WHAT IS NEEDED:
Nothing but the lines from the one with "white hourglass [223,380,258,446]" through the end of the records below should be written out, and each must match word for word.

⁂

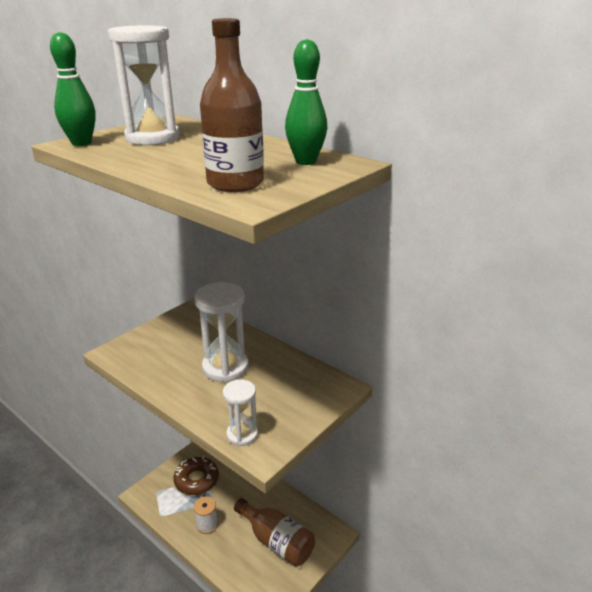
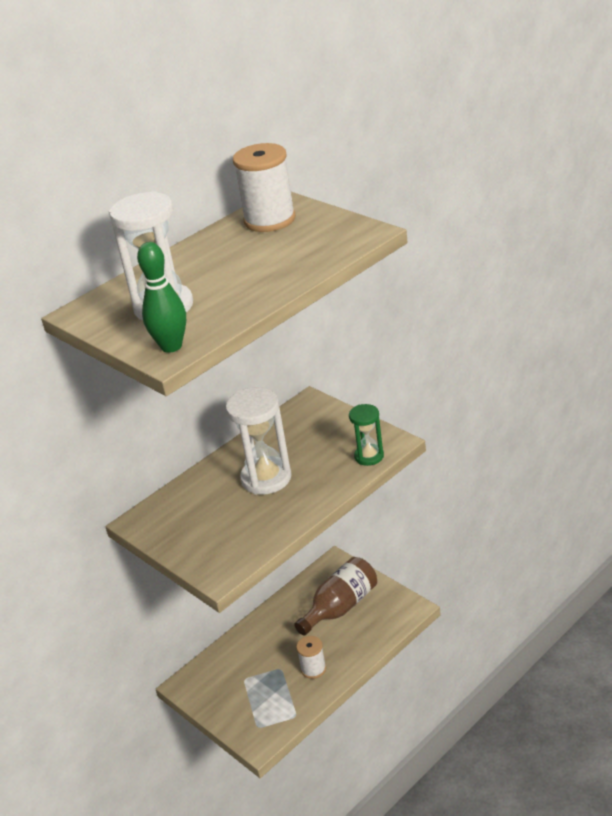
camera: 80 degrees left, 5 degrees up
brown donut [174,456,219,495] -> none
brown bottle [200,18,264,192] -> none
white hourglass [223,380,258,446] -> green hourglass [349,404,384,466]
green bowling pin [285,39,327,165] -> white spool [233,143,296,232]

⁂

FINISHED TASK:
white hourglass [223,380,258,446] -> green hourglass [349,404,384,466]
green bowling pin [285,39,327,165] -> white spool [233,143,296,232]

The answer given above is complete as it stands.